INPUT FOR THIS TASK.
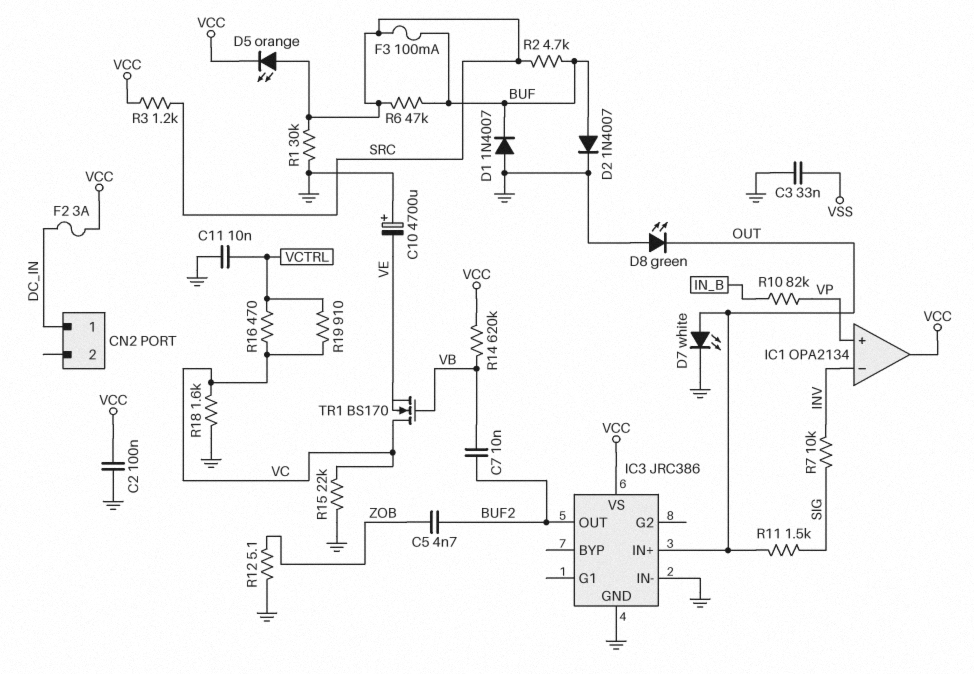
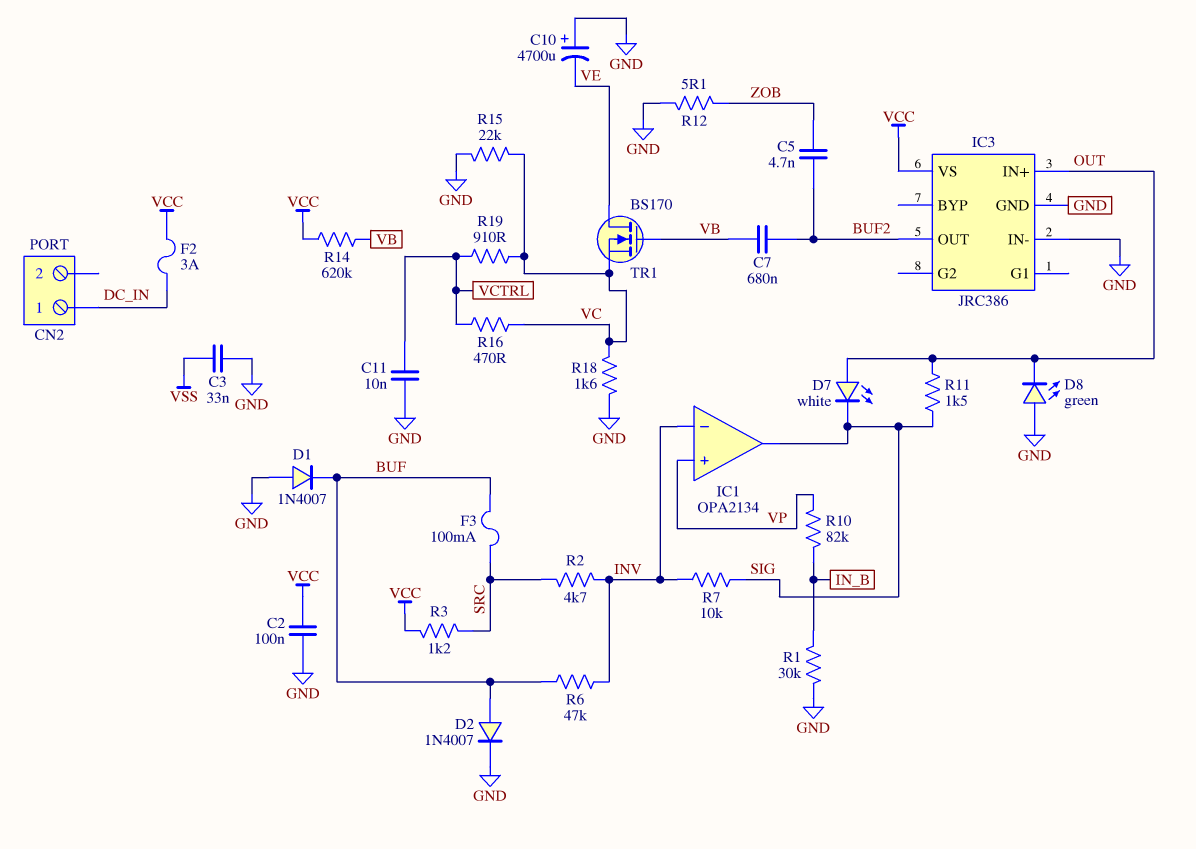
C7: 10nF (BUF2, VB) -> 680nF (BUF2, VB)
D5: LED orange (A SRC, K VCC) -> none
D7: LED white (A OUT, K GND) -> LED white (A OUT, K SIG)
IC1 pin out: VCC -> SIG
R1: 30k (GND, SRC) -> 30k (GND, IN_B)
R2: 4.7k (BUF, SRC) -> 4.7k (INV, SRC)
R6: 47k (BUF, SRC) -> 47k (BUF, INV)
TR1: NMOS BS170 (G VB, D VC, S VE) -> NMOS BS170 (G VB, D VE, S VC)

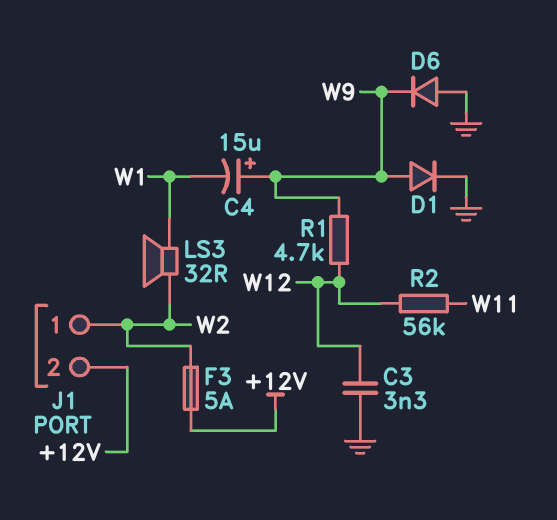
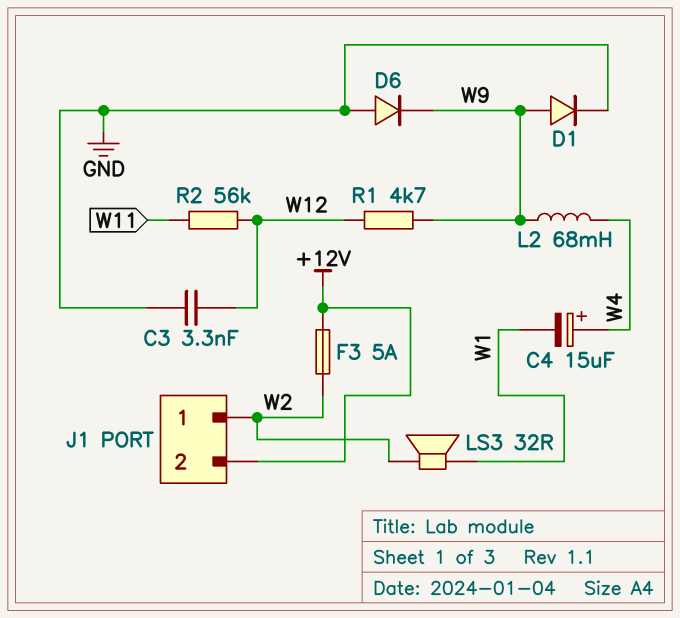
C4: 15uF (plus W9, minus W1) -> 15uF (plus W4, minus W1)
L2: none -> 68mH (W4, W9)

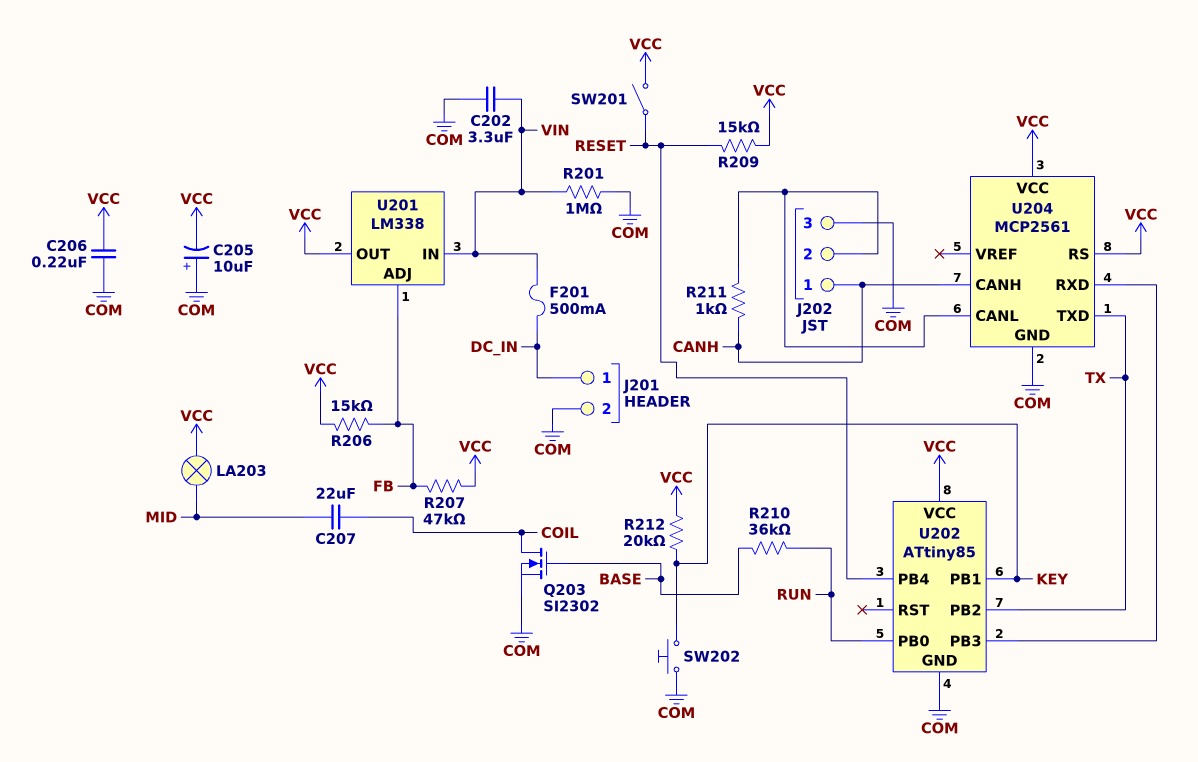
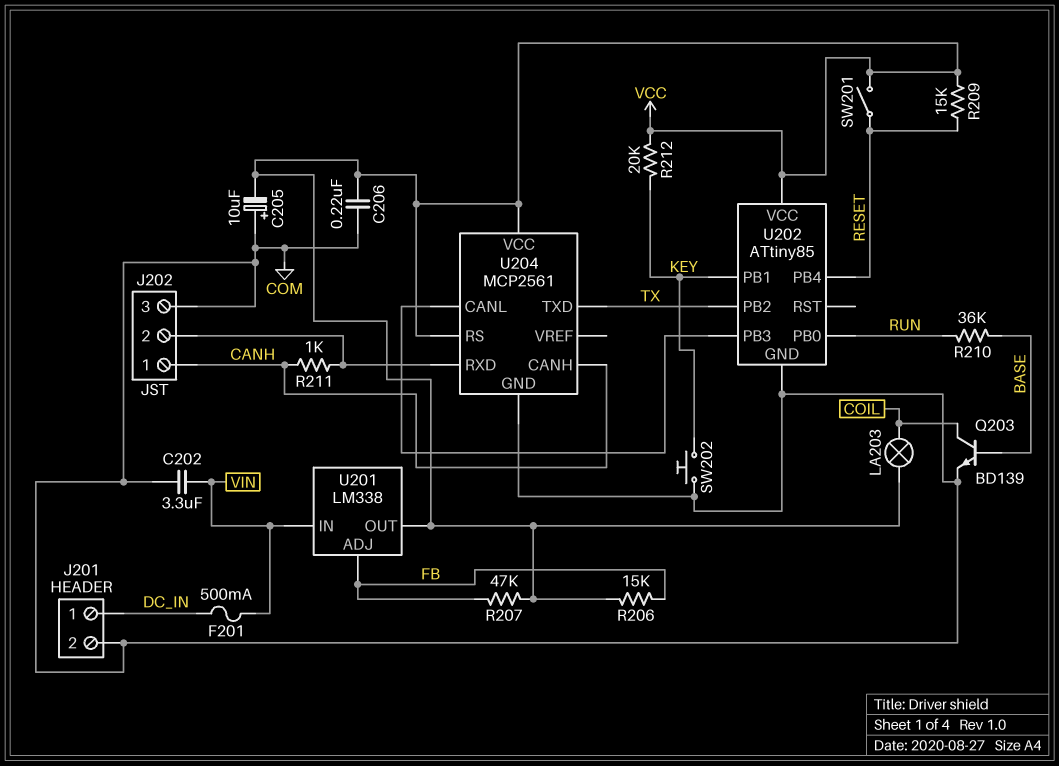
C207: 22uF (COIL, MID) -> none
LA203: lamp (MID, VCC) -> lamp (COIL, VCC)
Q203: NMOS SI2302 (G BASE, D COIL, S COM) -> NPN BD139 (B BASE, C COIL, E COM)
R201: 1M (COM, VIN) -> none
U204 pin CANL: J202/2 -> U202/PB3
U204 pin RXD: U202/PB3 -> J202/2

DIRECTIONS. From the material above, copy every line that has the word "NMOS" in it.

ANSWER SPACE.
TR1: NMOS BS170 (G VB, D VC, S VE) -> NMOS BS170 (G VB, D VE, S VC)
Q203: NMOS SI2302 (G BASE, D COIL, S COM) -> NPN BD139 (B BASE, C COIL, E COM)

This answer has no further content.